**WHAT TO PRODUCE**:
Say how many lines in the data below contain the word "switch", and give no other text.

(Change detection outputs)
○ ○ ○ ○ ○

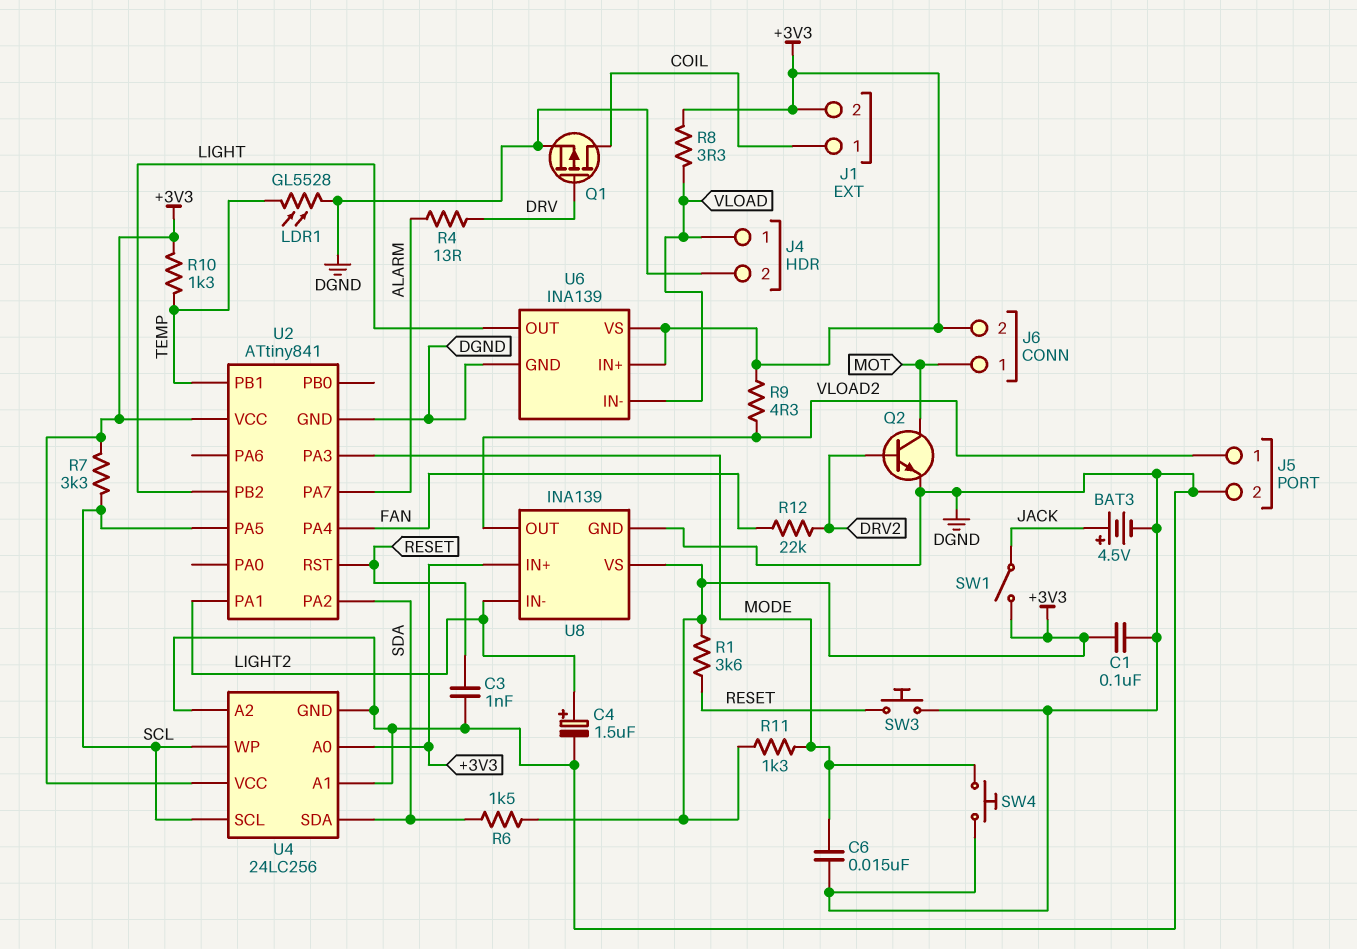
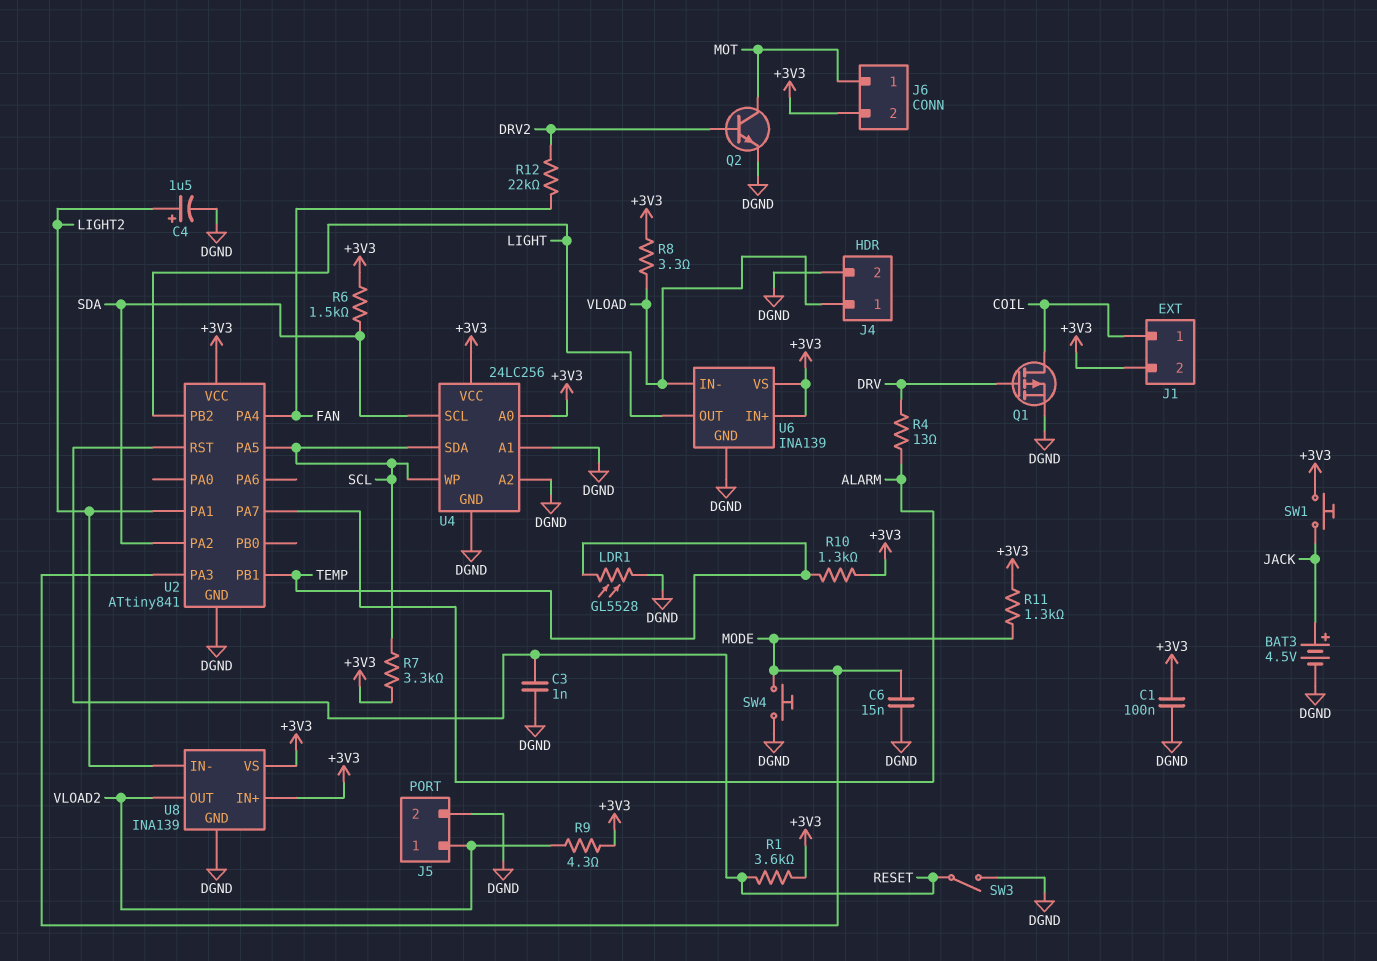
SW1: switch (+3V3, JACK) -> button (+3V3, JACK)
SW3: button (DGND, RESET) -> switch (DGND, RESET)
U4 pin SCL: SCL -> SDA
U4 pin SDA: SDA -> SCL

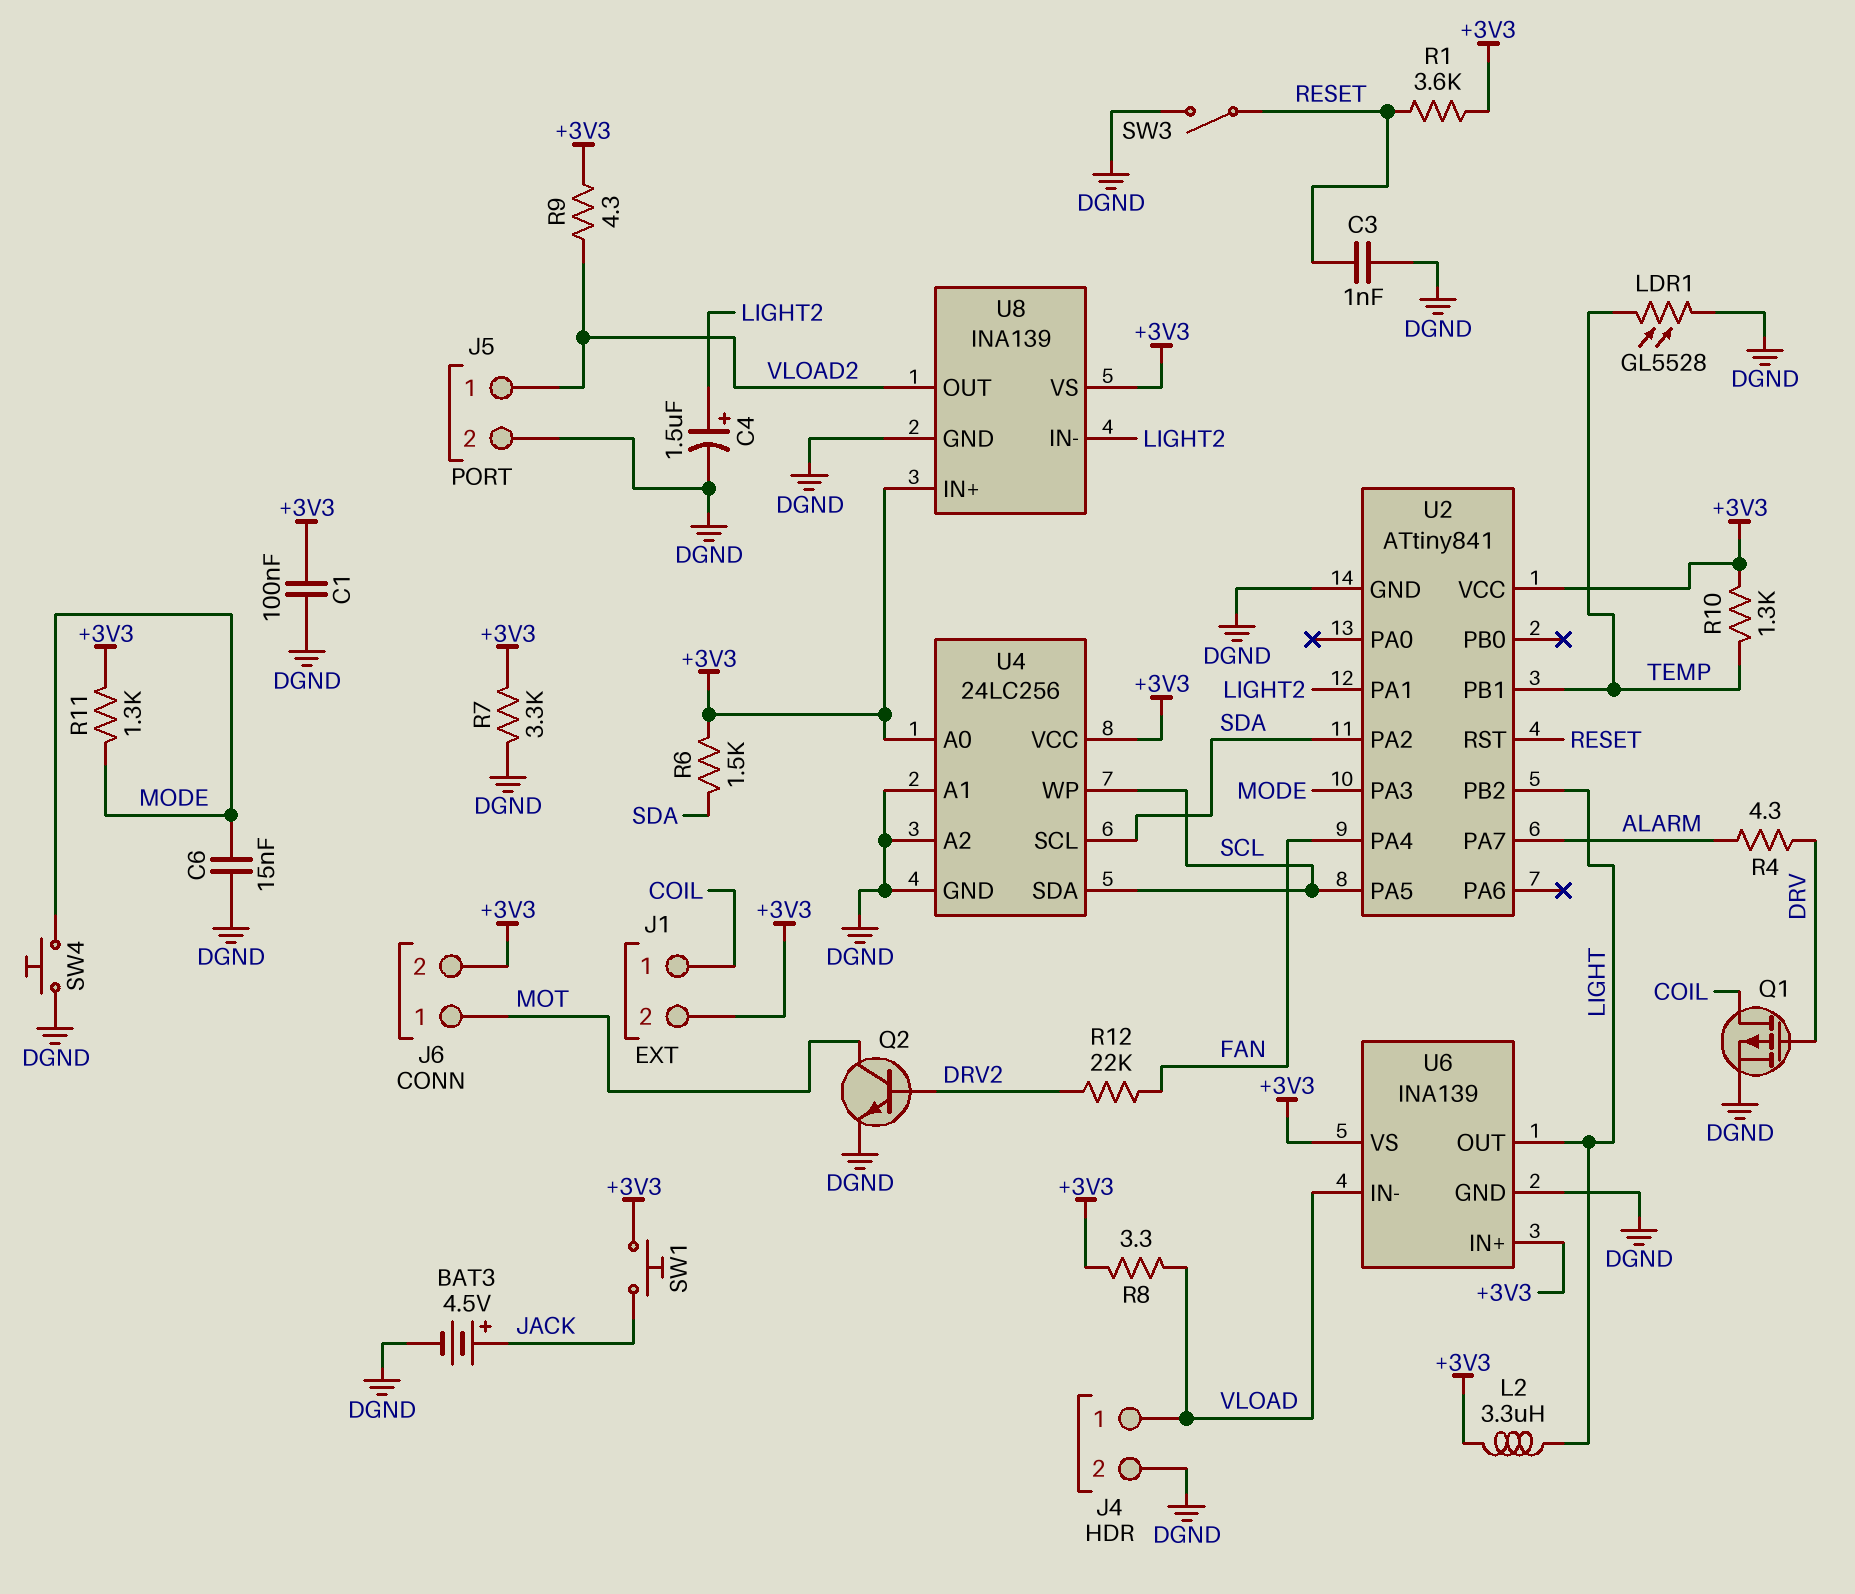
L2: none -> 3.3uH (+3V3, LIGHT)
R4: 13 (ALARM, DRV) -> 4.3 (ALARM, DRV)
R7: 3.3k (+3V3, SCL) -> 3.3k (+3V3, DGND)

○ ○ ○ ○ ○

**SOLUTION FOR THIS PROBLEM**:
2